What is needed: Restrict the output to the lines below starting at the one that contains "(358, 121) = (571, 152): white phone -> none" and ending at the one that contains "(459, 156) = (586, 267): white", and restate them word for word, both ends included.

Extracted information:

○ ○ ○ ○ ○ ○ ○

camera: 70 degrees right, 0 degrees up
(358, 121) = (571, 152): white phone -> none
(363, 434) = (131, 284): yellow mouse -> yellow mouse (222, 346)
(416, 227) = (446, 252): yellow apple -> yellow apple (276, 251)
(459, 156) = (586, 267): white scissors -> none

○ ○ ○ ○ ○ ○ ○

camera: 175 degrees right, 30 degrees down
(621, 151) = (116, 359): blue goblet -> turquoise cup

○ ○ ○ ○ ○ ○ ○

Exercise solution:
(358, 121) = (571, 152): white phone -> none
(363, 434) = (131, 284): yellow mouse -> yellow mouse (222, 346)
(416, 227) = (446, 252): yellow apple -> yellow apple (276, 251)
(459, 156) = (586, 267): white scissors -> none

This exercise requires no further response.